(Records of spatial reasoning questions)
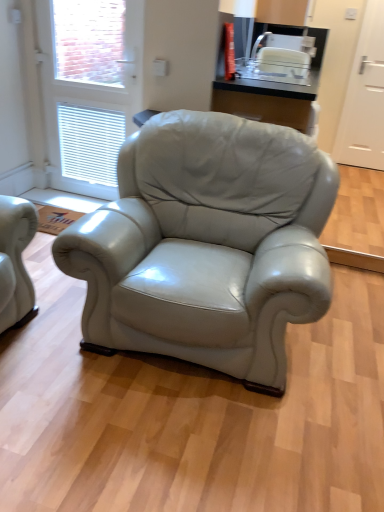
Question: Is white glossy screen door at upper left, which appears as the 1th screen door when viewed from the front, outside of white plastic toaster at upper center?

Choices:
 (A) no
 (B) yes

Answer: (B)

Question: From a real-world perspective, is white glossy screen door at upper left, which appears as the 1th screen door when viewed from the front, over white plastic toaster at upper center?

Choices:
 (A) no
 (B) yes

Answer: (A)

Question: Is white glossy screen door at upper left, the 2th screen door positioned from the back, shorter than white plastic toaster at upper center?

Choices:
 (A) no
 (B) yes

Answer: (A)

Question: Considering the relative sizes of white glossy screen door at upper left, the 2th screen door positioned from the back, and white plastic toaster at upper center in the image provided, is white glossy screen door at upper left, the 2th screen door positioned from the back, bigger than white plastic toaster at upper center?

Choices:
 (A) yes
 (B) no

Answer: (A)

Question: Does white glossy screen door at upper left, which appears as the 1th screen door when viewed from the front, touch white plastic toaster at upper center?

Choices:
 (A) no
 (B) yes

Answer: (A)

Question: Is point 251,57 closer or farther from the camera than point 87,39?

Choices:
 (A) farther
 (B) closer

Answer: (A)

Question: In terms of size, does white plastic toaster at upper center appear bigger or smaller than white glossy screen door at upper left, placed as the 2th screen door when sorted from right to left?

Choices:
 (A) big
 (B) small

Answer: (B)

Question: From a real-world perspective, is white plastic toaster at upper center positioned above or below white glossy screen door at upper left, placed as the 2th screen door when sorted from right to left?

Choices:
 (A) below
 (B) above

Answer: (B)

Question: Is white plastic toaster at upper center taller or shorter than white glossy screen door at upper left, the first screen door when ordered from left to right?

Choices:
 (A) short
 (B) tall

Answer: (A)

Question: Considering their positions, is white glossy screen door at upper left, placed as the 2th screen door when sorted from right to left, located in front of or behind white matte door at right, the 1th screen door from the right?

Choices:
 (A) behind
 (B) front

Answer: (B)

Question: From a real-world perspective, is white glossy screen door at upper left, the first screen door when ordered from left to right, physically located above or below white matte door at right, positioned as the first screen door in back-to-front order?

Choices:
 (A) below
 (B) above

Answer: (A)

Question: In terms of width, does white glossy screen door at upper left, which appears as the 1th screen door when viewed from the front, look wider or thinner when compared to white matte door at right, the 1th screen door from the right?

Choices:
 (A) thin
 (B) wide

Answer: (B)

Question: In the image, is white glossy screen door at upper left, placed as the 2th screen door when sorted from right to left, on the left side or the right side of white matte door at right, the second screen door viewed from the front?

Choices:
 (A) left
 (B) right

Answer: (A)

Question: From the image's perspective, relative to white glossy screen door at upper left, placed as the 2th screen door when sorted from right to left, is white matte door at right, acting as the 2th screen door starting from the left, above or below?

Choices:
 (A) below
 (B) above

Answer: (B)

Question: Is point (365, 155) positioned closer to the camera than point (87, 45)?

Choices:
 (A) closer
 (B) farther

Answer: (B)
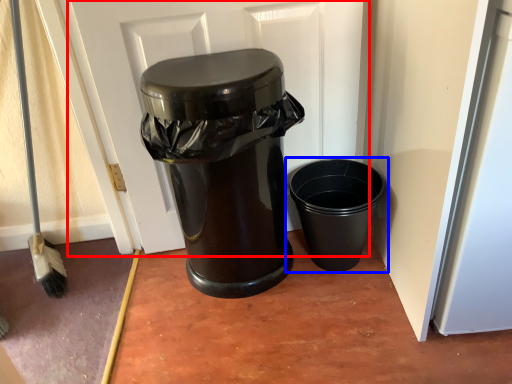
Question: Which point is closer to the camera, screen door (highlighted by a red box) or waste container (highlighted by a blue box)?

Choices:
 (A) screen door
 (B) waste container

Answer: (A)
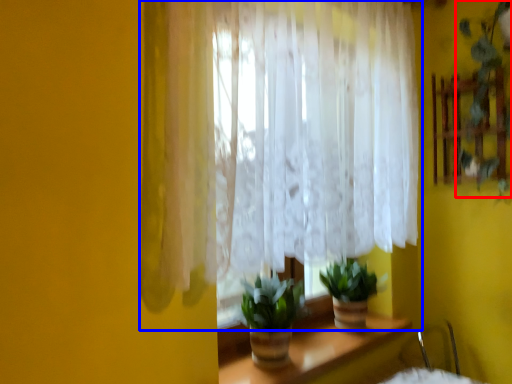
Question: Which object appears farthest to the camera in this image, plant (highlighted by a red box) or curtain (highlighted by a blue box)?

Choices:
 (A) plant
 (B) curtain

Answer: (A)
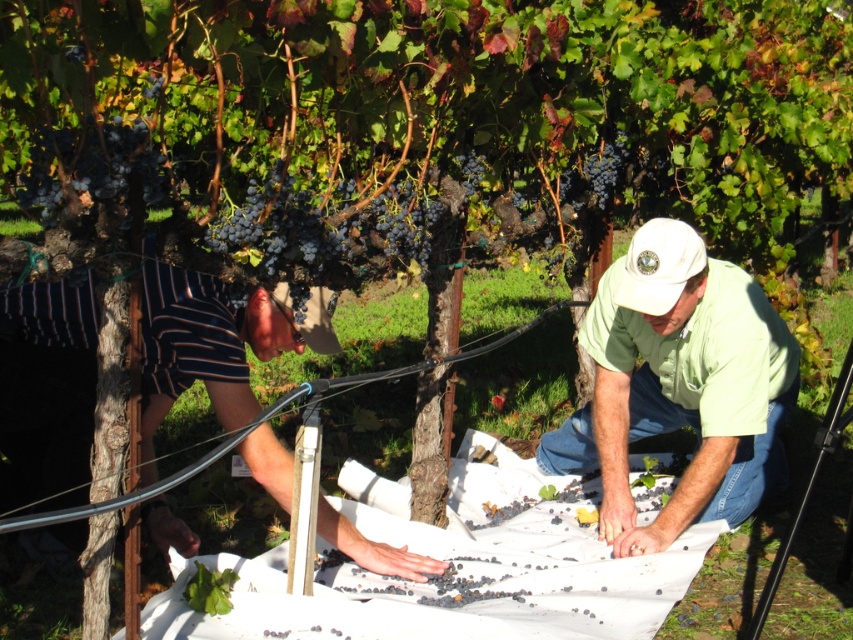
Is ripe dark purple grapes at upper left closer to camera compared to shiny purple grape at center?

That is True.

Who is lower down, ripe dark purple grapes at upper left or shiny purple grape at center?

ripe dark purple grapes at upper left is lower down.

Does point (32, 182) come behind point (155, 76)?

No, it is in front of (155, 76).

Identify the location of ripe dark purple grapes at upper left. The image size is (853, 640). (90, 170).

Does dark purple grapes at upper center have a lesser width compared to shiny purple grape at center?

In fact, dark purple grapes at upper center might be wider than shiny purple grape at center.

Is point (596, 196) positioned behind point (148, 88)?

Yes.

This screenshot has height=640, width=853. Identify the location of dark purple grapes at upper center. (605, 168).

Does point (300, 330) lie in front of point (584, 166)?

Yes, it is.

The image size is (853, 640). In order to click on striped cotton shorts at lower left in this screenshot , I will do `click(215, 342)`.

This screenshot has height=640, width=853. What do you see at coordinates (215, 342) in the screenshot? I see `striped cotton shorts at lower left` at bounding box center [215, 342].

Find the location of `striped cotton shorts at lower left`. striped cotton shorts at lower left is located at coordinates (215, 342).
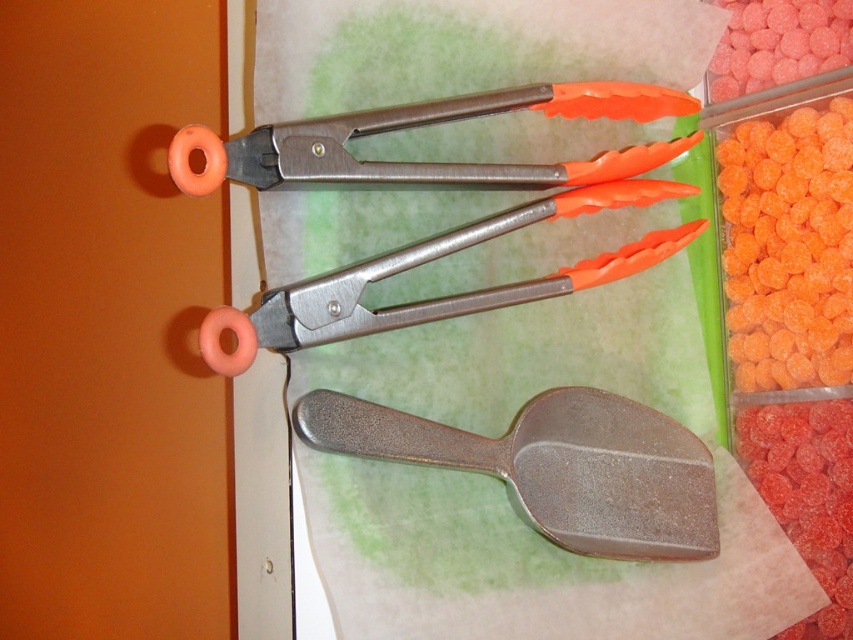
Question: Is orange rubber tongs at upper center above orange matte gumballs at upper right?

Choices:
 (A) no
 (B) yes

Answer: (A)

Question: Can you confirm if metallic gray spatula at center is positioned below orange rubber tongs at upper center?

Choices:
 (A) no
 (B) yes

Answer: (B)

Question: Which of the following is the farthest from the observer?

Choices:
 (A) metallic gray spatula at center
 (B) orange plastic tongs at upper center
 (C) orange rubber tongs at upper center

Answer: (A)

Question: Among these objects, which one is farthest from the camera?

Choices:
 (A) orange matte gumballs at upper right
 (B) metallic gray spatula at center
 (C) orange rubber tongs at upper center
 (D) orange plastic tongs at upper center

Answer: (A)

Question: Which point is farther to the camera?

Choices:
 (A) orange plastic tongs at upper center
 (B) orange rubber tongs at upper center

Answer: (A)

Question: Is orange rubber tongs at upper center to the right of orange matte gumballs at upper right from the viewer's perspective?

Choices:
 (A) no
 (B) yes

Answer: (A)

Given instruction:
Pull out each line in the records above that contains the string "closer", treating uppercase and lowercase as different. Copy every matching line in full.

Result:
Question: Is point 251,57 closer or farther from the camera than point 87,39?
 (B) closer
Question: Is point (365, 155) positioned closer to the camera than point (87, 45)?
 (A) closer
Question: Which point is closer to the camera, screen door (highlighted by a red box) or waste container (highlighted by a blue box)?
Is ripe dark purple grapes at upper left closer to camera compared to shiny purple grape at center?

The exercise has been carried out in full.